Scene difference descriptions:
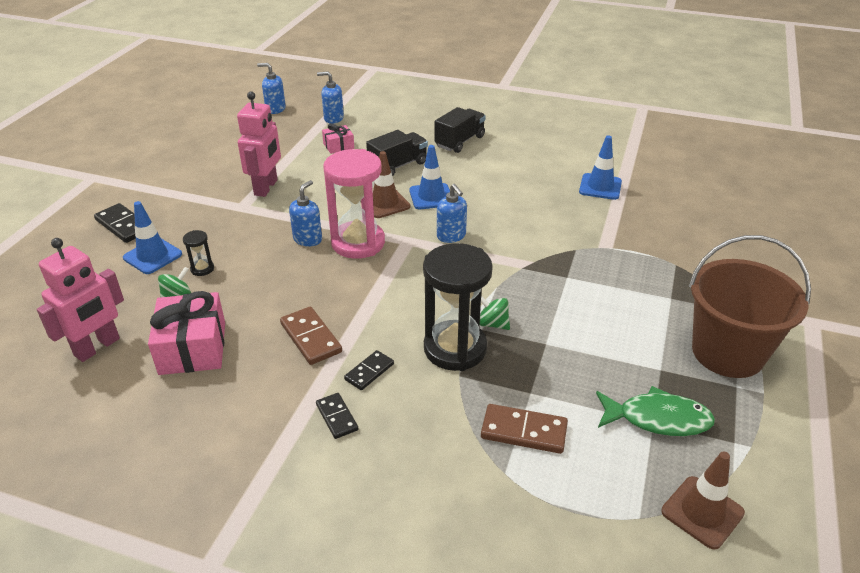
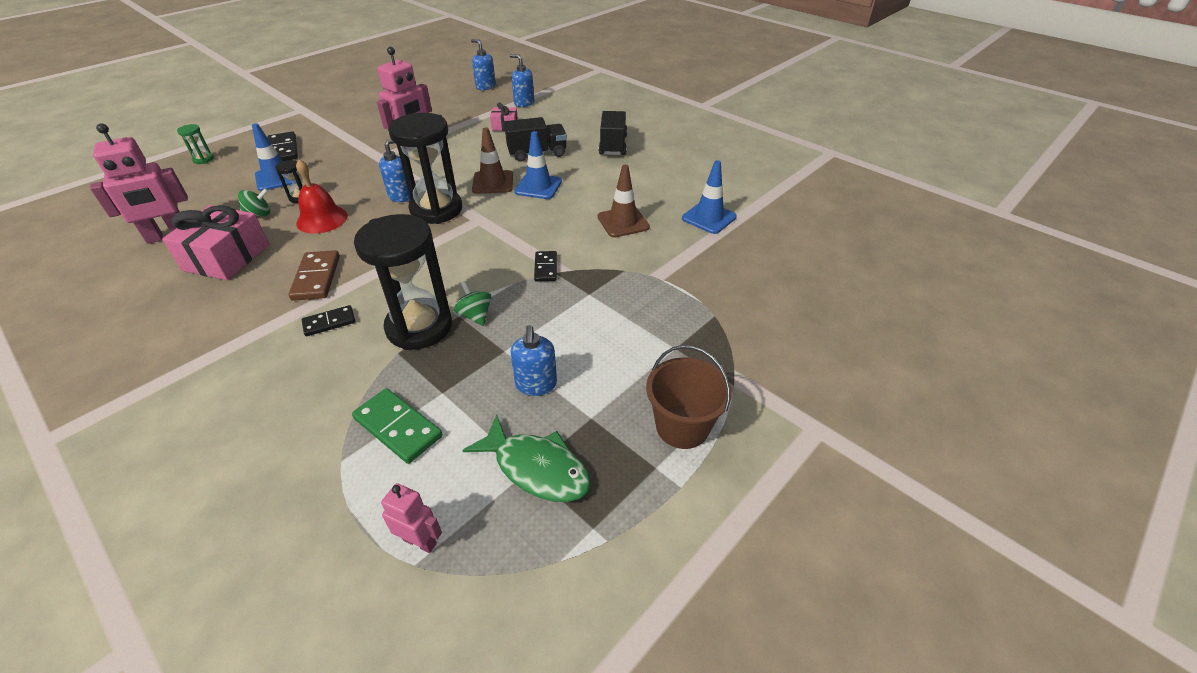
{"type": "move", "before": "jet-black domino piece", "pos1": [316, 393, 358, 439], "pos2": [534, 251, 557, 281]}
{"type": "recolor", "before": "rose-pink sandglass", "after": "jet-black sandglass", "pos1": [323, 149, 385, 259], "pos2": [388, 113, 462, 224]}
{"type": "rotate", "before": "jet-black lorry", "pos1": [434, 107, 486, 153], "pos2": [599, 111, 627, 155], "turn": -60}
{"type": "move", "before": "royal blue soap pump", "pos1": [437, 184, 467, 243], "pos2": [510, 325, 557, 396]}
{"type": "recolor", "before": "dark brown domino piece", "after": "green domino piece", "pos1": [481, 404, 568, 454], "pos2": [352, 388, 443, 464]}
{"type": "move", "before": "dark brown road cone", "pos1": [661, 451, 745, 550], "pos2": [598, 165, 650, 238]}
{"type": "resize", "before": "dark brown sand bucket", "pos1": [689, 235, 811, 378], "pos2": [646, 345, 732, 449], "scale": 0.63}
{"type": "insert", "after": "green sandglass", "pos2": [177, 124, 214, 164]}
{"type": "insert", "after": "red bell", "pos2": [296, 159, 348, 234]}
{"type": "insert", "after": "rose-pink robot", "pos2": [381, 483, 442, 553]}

Task to complete >>
Once the pictures are set aside, reproduce the records in full and exactly.

Result for this exercise >>
{"type": "move", "before": "jet-black domino piece", "pos1": [316, 393, 358, 439], "pos2": [534, 251, 557, 281]}
{"type": "recolor", "before": "rose-pink sandglass", "after": "jet-black sandglass", "pos1": [323, 149, 385, 259], "pos2": [388, 113, 462, 224]}
{"type": "rotate", "before": "jet-black lorry", "pos1": [434, 107, 486, 153], "pos2": [599, 111, 627, 155], "turn": -60}
{"type": "move", "before": "royal blue soap pump", "pos1": [437, 184, 467, 243], "pos2": [510, 325, 557, 396]}
{"type": "recolor", "before": "dark brown domino piece", "after": "green domino piece", "pos1": [481, 404, 568, 454], "pos2": [352, 388, 443, 464]}
{"type": "move", "before": "dark brown road cone", "pos1": [661, 451, 745, 550], "pos2": [598, 165, 650, 238]}
{"type": "resize", "before": "dark brown sand bucket", "pos1": [689, 235, 811, 378], "pos2": [646, 345, 732, 449], "scale": 0.63}
{"type": "insert", "after": "green sandglass", "pos2": [177, 124, 214, 164]}
{"type": "insert", "after": "red bell", "pos2": [296, 159, 348, 234]}
{"type": "insert", "after": "rose-pink robot", "pos2": [381, 483, 442, 553]}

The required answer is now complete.